- [ACTIVITY]
Within the records below is a range that opens at the line with "bench: (444, 629) -> (211, 248), width x1.36" and closes at the line with "fridge: (349, 711)". Return that range word for word, both ends included, and only that range.

(Before and after difference data)
++++++++

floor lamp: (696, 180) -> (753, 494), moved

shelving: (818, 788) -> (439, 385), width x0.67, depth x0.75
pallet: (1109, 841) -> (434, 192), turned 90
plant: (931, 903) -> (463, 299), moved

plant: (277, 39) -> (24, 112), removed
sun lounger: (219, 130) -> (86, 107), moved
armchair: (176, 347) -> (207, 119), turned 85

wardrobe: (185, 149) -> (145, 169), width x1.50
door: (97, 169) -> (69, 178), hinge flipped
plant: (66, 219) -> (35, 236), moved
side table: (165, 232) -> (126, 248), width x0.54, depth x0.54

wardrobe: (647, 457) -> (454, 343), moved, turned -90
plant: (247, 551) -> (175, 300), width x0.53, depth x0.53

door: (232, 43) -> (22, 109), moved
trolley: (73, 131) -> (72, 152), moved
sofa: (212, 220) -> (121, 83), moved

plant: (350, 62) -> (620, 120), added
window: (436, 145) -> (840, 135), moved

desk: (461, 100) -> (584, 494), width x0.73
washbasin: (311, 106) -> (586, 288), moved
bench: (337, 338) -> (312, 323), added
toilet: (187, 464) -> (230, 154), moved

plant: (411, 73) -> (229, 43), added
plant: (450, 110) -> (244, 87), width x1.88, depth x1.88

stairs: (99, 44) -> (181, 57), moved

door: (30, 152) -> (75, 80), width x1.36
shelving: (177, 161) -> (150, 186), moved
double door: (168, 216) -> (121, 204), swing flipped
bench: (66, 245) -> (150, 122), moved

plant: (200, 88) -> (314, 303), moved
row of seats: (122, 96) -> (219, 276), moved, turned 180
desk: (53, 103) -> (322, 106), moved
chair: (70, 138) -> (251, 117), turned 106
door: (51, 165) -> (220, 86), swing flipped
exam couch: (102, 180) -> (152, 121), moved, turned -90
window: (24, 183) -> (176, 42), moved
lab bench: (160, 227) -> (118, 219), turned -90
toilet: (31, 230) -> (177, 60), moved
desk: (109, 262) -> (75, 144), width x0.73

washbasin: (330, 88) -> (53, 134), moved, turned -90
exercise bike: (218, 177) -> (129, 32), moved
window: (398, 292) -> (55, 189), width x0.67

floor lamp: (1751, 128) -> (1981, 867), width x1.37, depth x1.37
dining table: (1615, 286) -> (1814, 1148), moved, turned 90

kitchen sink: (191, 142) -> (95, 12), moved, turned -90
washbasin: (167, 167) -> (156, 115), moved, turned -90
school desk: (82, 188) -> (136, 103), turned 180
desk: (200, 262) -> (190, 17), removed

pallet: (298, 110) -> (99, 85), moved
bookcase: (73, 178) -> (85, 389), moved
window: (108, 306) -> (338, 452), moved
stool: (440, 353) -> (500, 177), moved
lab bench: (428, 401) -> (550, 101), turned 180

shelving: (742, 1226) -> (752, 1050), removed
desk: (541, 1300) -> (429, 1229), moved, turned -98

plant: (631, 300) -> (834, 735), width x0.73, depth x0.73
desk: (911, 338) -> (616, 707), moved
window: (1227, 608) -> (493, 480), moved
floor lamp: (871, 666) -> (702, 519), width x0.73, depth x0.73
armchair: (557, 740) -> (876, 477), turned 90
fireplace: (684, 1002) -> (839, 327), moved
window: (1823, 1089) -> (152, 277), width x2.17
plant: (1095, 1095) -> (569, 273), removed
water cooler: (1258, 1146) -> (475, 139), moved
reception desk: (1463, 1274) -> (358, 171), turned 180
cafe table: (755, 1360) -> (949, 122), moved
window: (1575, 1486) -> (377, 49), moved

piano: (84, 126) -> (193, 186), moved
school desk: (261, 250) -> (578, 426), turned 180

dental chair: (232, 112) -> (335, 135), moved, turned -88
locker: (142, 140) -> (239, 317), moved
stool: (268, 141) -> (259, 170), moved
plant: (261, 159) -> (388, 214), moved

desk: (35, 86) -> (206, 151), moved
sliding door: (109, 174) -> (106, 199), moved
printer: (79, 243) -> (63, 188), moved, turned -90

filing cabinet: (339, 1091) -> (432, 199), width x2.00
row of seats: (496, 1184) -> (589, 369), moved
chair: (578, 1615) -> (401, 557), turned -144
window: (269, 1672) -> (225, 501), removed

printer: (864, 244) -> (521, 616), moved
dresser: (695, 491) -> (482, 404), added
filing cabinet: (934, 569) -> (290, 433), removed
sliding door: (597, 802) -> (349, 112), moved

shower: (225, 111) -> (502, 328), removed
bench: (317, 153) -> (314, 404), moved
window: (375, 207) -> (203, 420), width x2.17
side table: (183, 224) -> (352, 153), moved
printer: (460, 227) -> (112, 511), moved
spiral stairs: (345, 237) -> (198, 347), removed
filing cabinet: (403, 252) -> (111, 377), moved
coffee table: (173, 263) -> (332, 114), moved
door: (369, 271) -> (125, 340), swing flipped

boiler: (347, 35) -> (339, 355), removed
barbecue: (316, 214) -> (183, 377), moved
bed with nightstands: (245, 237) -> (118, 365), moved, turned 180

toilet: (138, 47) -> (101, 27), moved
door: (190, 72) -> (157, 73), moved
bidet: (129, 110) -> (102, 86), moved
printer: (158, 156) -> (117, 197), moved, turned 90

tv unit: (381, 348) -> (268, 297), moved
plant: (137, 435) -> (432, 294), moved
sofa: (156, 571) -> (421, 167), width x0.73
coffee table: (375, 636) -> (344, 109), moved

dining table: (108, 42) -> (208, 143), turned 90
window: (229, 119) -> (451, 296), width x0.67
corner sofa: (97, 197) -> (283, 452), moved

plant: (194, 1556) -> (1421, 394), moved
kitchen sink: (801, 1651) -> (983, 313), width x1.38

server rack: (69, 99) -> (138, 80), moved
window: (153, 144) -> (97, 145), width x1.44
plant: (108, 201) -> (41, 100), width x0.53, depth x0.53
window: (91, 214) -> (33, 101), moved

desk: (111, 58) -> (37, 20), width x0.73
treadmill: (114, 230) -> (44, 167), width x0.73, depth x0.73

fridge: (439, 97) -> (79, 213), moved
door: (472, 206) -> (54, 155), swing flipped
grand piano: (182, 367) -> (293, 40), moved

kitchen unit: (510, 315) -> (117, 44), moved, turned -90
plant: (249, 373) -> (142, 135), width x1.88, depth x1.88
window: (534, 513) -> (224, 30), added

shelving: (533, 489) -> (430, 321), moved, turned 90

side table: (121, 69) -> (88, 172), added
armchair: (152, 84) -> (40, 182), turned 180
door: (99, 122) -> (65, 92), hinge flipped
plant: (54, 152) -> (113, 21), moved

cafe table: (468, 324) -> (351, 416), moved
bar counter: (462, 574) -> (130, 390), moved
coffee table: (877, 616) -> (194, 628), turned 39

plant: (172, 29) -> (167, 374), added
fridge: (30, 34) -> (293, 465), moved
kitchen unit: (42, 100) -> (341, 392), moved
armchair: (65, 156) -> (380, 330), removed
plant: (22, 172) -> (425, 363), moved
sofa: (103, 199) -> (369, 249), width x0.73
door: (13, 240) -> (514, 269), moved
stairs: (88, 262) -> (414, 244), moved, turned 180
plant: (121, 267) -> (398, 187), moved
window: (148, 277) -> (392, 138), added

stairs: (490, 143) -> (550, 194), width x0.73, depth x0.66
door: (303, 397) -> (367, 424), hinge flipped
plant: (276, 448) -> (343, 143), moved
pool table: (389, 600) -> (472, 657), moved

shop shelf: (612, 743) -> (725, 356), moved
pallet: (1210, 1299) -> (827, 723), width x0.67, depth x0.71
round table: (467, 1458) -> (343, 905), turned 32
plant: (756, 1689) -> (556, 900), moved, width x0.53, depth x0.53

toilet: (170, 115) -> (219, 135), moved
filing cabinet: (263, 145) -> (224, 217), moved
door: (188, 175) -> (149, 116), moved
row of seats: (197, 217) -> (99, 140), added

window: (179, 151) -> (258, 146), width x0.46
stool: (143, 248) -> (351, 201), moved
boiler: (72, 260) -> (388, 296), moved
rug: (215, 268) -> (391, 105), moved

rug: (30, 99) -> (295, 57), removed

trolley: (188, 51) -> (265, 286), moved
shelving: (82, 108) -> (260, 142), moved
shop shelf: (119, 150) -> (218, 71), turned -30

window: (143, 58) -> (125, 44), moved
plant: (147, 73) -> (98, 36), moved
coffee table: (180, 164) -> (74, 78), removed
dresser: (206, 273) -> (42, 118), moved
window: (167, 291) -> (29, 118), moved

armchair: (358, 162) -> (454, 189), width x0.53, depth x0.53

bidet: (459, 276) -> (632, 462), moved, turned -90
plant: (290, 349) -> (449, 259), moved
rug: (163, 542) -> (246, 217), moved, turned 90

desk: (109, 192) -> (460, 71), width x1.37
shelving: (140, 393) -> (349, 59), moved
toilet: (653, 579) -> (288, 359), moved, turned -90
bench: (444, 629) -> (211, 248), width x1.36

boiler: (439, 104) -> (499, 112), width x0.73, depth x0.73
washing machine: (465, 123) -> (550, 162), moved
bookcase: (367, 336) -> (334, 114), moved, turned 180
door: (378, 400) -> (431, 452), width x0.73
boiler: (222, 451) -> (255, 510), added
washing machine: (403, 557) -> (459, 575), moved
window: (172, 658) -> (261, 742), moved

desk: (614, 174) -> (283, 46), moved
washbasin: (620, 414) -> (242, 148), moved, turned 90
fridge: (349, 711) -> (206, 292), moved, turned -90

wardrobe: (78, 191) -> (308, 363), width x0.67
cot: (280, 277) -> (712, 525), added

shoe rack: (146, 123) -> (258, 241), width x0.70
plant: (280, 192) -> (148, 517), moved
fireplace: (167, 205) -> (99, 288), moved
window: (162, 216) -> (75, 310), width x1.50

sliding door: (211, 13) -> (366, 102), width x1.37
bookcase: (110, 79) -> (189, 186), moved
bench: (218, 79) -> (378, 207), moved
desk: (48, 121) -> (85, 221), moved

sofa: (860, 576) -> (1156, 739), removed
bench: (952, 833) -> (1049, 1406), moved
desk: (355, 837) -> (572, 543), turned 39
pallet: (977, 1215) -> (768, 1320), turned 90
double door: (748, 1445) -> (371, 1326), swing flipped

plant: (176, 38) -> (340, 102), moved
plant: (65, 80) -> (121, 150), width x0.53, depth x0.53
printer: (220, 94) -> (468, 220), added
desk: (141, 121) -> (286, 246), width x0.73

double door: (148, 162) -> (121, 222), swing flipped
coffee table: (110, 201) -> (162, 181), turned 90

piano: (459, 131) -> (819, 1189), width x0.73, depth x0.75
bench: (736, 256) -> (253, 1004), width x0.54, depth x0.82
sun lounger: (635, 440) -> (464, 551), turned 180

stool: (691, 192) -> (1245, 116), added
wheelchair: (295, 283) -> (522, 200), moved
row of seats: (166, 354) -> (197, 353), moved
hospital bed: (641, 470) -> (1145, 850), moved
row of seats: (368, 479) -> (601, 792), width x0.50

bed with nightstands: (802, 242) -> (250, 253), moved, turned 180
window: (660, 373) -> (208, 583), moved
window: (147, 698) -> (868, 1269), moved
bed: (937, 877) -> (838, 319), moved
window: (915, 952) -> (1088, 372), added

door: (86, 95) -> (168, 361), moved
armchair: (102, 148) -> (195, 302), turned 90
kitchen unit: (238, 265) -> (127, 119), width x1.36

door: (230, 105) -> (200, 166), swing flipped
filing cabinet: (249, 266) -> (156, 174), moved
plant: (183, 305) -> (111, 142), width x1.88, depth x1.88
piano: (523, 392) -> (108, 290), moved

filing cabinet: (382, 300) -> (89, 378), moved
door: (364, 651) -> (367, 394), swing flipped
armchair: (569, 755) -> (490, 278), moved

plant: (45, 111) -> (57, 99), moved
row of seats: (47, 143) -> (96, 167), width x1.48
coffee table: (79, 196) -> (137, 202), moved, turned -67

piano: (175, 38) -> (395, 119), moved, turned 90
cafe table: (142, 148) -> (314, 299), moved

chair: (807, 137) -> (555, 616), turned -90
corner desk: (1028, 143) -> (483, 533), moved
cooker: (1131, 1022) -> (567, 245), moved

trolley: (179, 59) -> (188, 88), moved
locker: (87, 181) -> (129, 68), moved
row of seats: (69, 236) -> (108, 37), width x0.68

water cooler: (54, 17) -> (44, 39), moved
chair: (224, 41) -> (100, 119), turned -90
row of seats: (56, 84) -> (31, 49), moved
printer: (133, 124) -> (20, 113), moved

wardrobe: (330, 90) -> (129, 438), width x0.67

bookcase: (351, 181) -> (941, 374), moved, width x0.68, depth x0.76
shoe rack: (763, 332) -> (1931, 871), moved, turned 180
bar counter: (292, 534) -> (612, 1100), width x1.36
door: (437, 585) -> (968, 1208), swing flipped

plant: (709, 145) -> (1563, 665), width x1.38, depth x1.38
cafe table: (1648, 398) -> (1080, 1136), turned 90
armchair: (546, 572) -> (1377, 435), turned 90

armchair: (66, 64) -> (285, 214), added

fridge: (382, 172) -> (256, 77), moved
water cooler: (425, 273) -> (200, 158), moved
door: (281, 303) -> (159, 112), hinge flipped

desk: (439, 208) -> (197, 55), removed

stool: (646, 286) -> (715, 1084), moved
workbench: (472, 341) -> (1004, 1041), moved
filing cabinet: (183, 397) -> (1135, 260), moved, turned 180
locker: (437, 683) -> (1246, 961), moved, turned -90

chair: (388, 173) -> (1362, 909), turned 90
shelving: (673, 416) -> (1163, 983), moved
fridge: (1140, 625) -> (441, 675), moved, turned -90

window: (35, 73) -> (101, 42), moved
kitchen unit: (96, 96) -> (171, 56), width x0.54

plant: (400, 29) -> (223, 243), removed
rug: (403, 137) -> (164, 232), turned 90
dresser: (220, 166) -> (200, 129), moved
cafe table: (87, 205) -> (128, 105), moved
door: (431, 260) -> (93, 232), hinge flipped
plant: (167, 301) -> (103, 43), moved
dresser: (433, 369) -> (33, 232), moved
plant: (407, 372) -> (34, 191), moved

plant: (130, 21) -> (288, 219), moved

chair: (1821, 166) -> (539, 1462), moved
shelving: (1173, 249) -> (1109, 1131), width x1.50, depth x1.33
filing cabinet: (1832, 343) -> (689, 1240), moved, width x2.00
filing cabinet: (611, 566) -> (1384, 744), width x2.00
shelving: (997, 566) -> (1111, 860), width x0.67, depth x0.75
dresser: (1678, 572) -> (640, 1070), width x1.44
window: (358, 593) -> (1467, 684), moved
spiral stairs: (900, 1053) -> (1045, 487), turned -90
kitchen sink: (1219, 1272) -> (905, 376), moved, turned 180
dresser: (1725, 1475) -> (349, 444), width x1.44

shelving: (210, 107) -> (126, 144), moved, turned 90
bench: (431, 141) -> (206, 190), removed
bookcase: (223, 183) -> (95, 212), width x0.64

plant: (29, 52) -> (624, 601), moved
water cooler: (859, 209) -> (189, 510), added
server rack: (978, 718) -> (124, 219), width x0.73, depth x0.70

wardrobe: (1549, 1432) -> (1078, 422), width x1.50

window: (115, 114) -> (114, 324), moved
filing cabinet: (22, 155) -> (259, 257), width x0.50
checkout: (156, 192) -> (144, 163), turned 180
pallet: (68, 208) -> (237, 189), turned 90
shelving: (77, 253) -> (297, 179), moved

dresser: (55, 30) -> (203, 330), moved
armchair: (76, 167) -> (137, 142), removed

++++++++

- [EXERCISE OUTPUT]
bench: (444, 629) -> (211, 248), width x1.36

boiler: (439, 104) -> (499, 112), width x0.73, depth x0.73
washing machine: (465, 123) -> (550, 162), moved
bookcase: (367, 336) -> (334, 114), moved, turned 180
door: (378, 400) -> (431, 452), width x0.73
boiler: (222, 451) -> (255, 510), added
washing machine: (403, 557) -> (459, 575), moved
window: (172, 658) -> (261, 742), moved

desk: (614, 174) -> (283, 46), moved
washbasin: (620, 414) -> (242, 148), moved, turned 90
fridge: (349, 711) -> (206, 292), moved, turned -90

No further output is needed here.